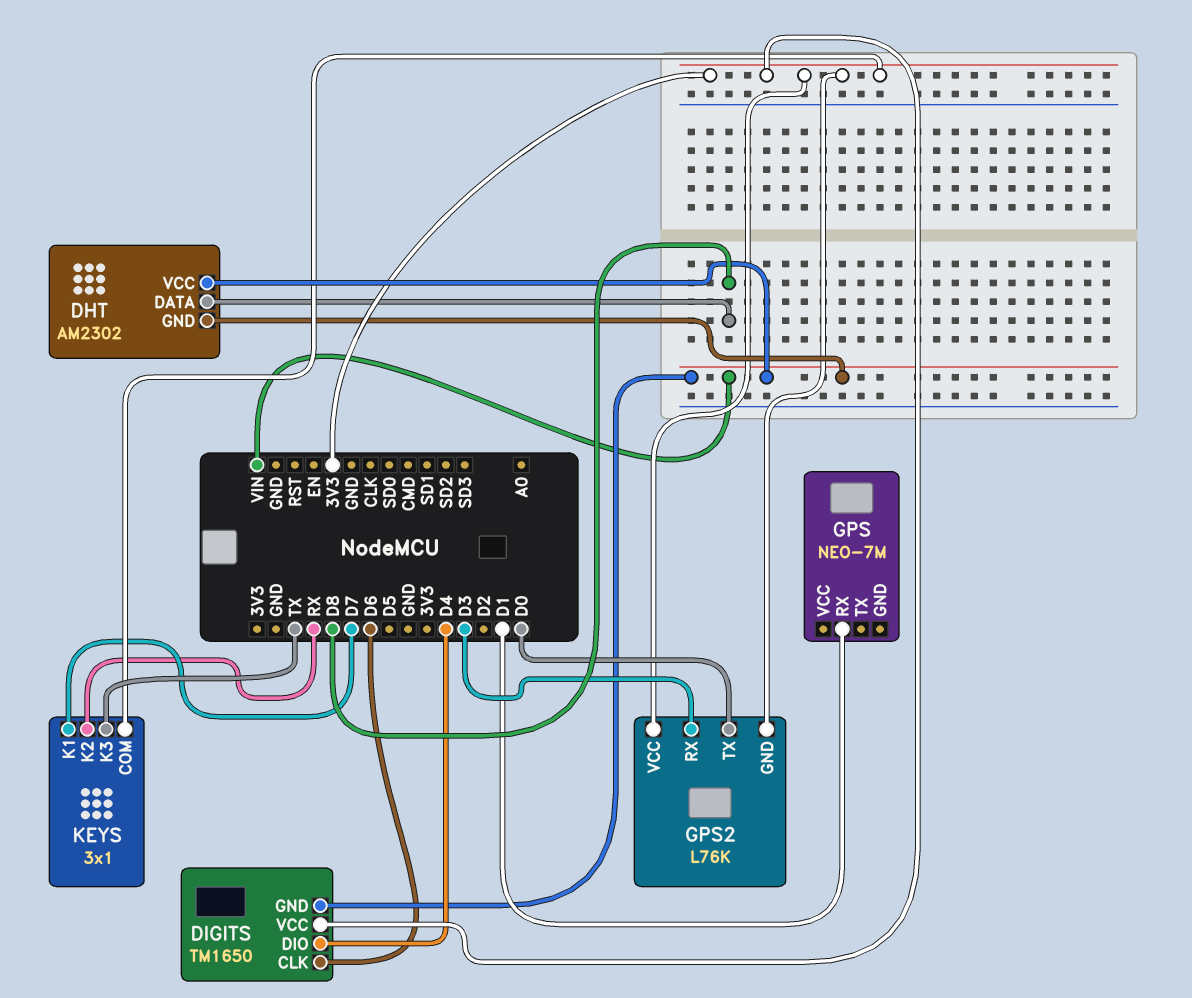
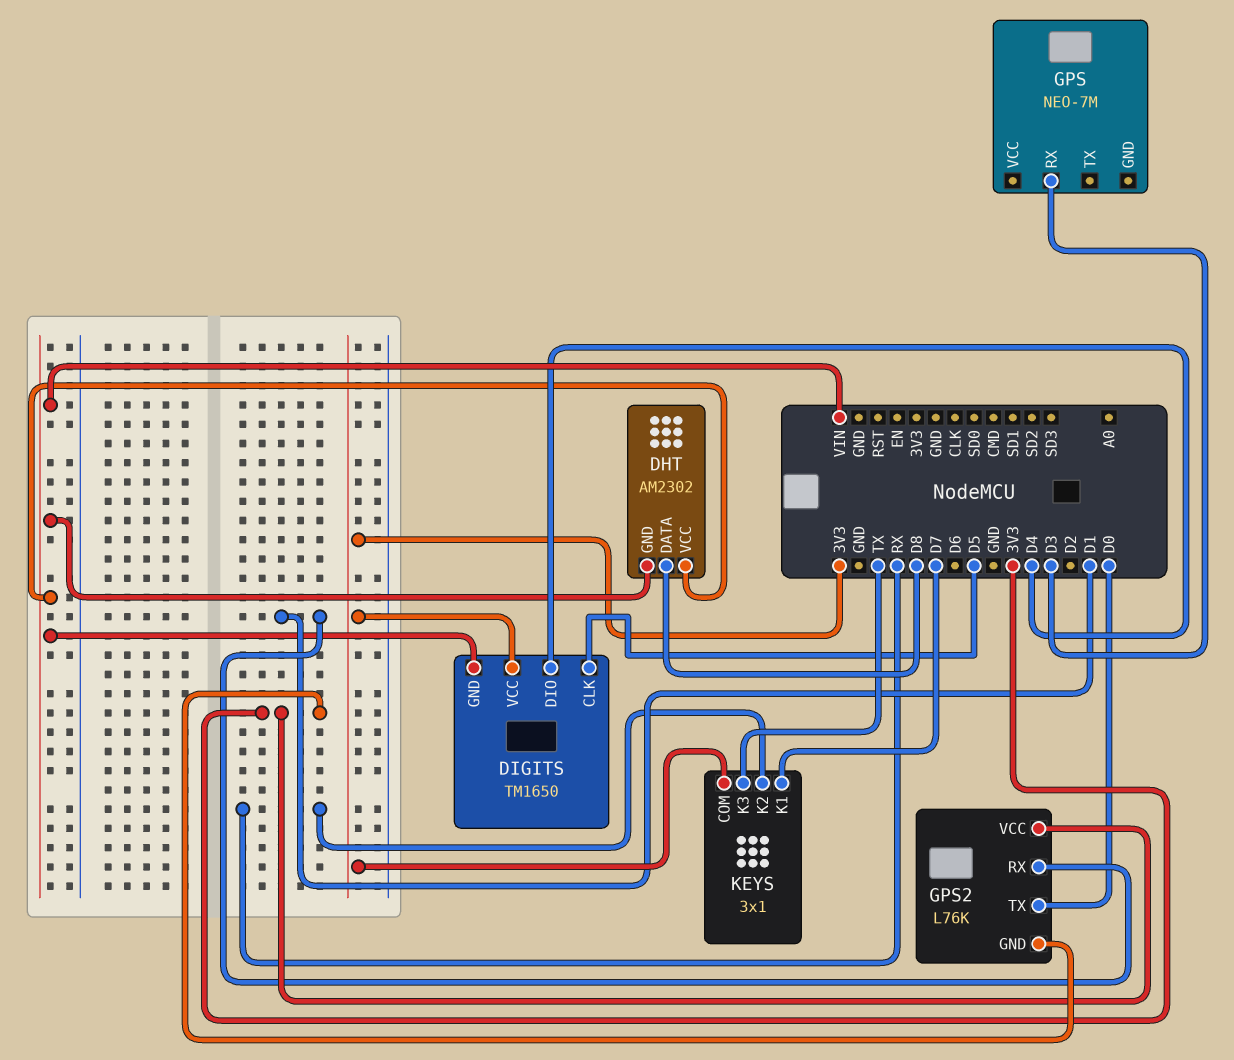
DIGITS pin CLK: D6 -> D5
GPS pin RX: D1 -> D3
GPS2 pin RX: D3 -> D1

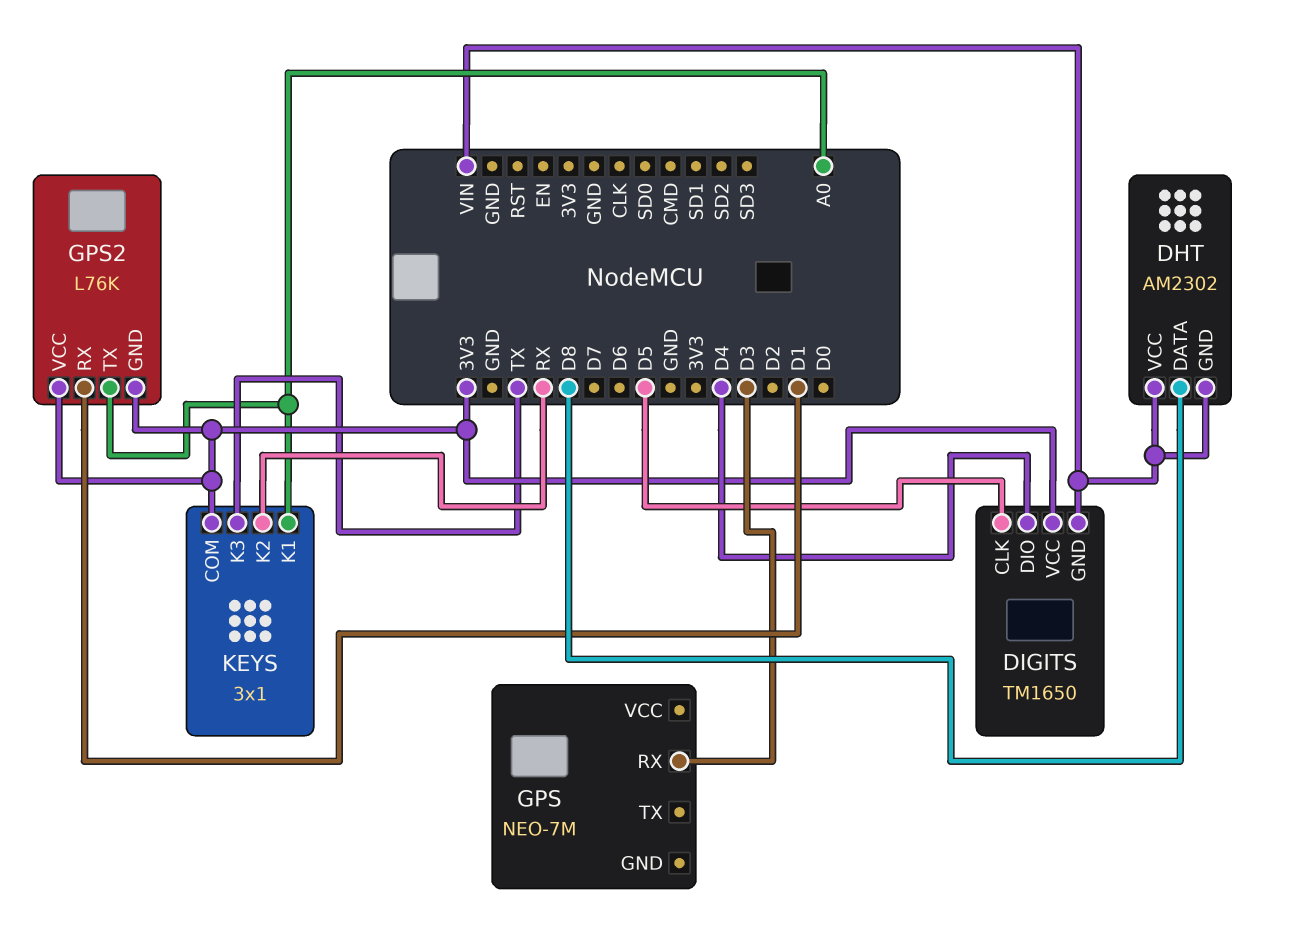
GPS2 pin TX: D0 -> A0
KEYS pin K1: D7 -> A0

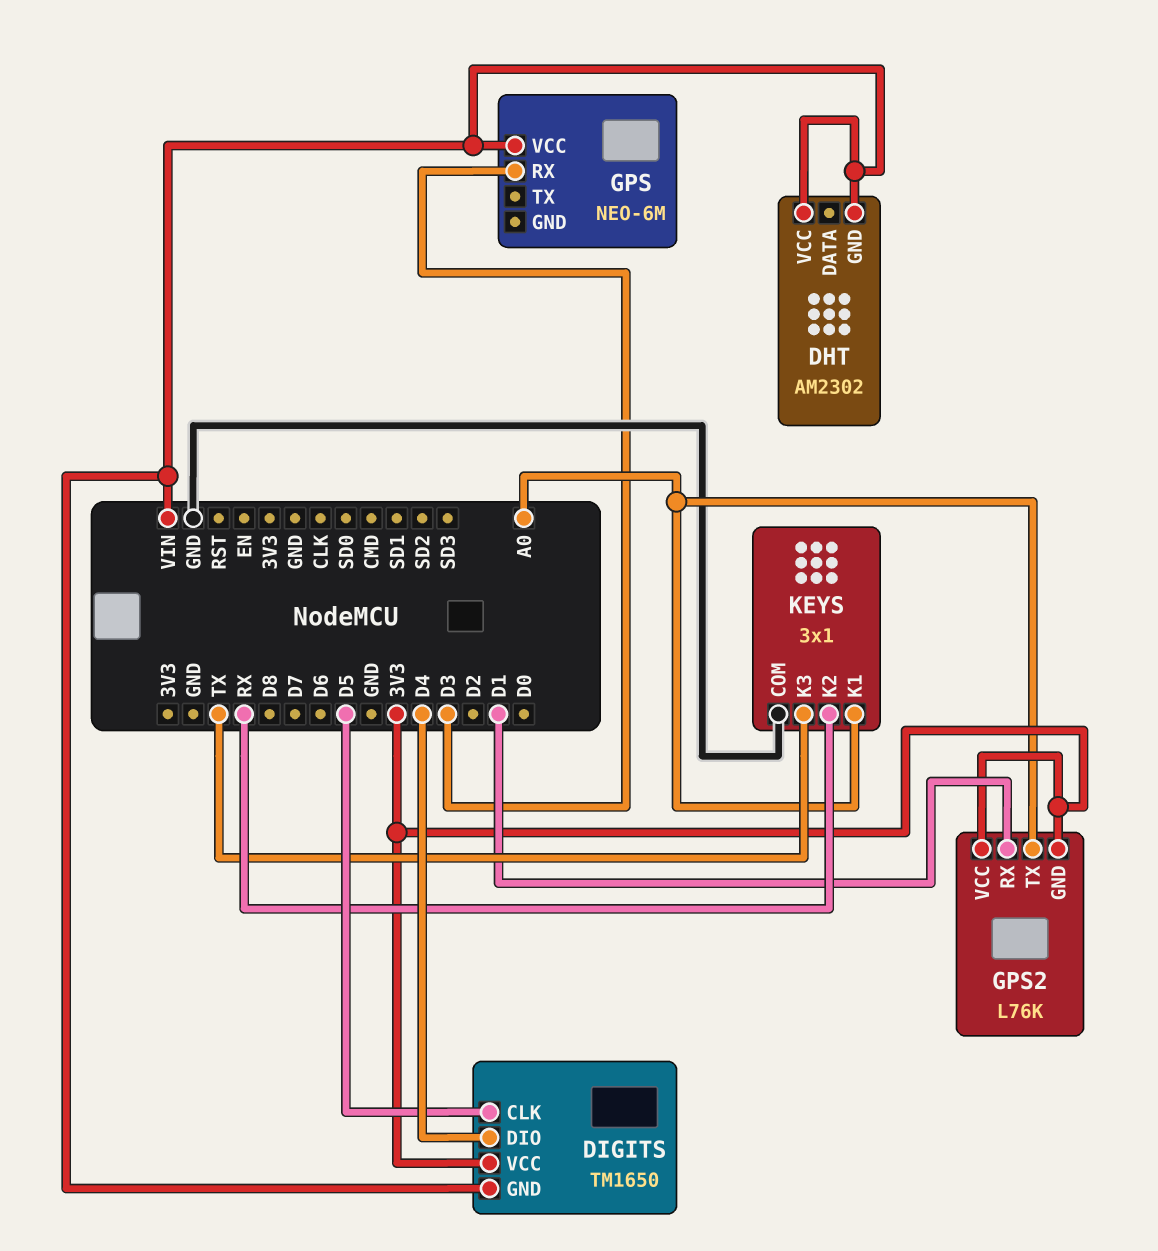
DHT pin DATA: D8 -> none
GPS: NEO-7M -> NEO-6M
GPS pin VCC: none -> VIN
KEYS pin COM: 3V3 -> GND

==============================

• **EXERCISE BRIEF**:
Would you repeat the entries exactly, keeping the images out?

• **REPLY TO THE EXERCISE**:
DIGITS pin CLK: D6 -> D5
GPS pin RX: D1 -> D3
GPS2 pin RX: D3 -> D1

GPS2 pin TX: D0 -> A0
KEYS pin K1: D7 -> A0

DHT pin DATA: D8 -> none
GPS: NEO-7M -> NEO-6M
GPS pin VCC: none -> VIN
KEYS pin COM: 3V3 -> GND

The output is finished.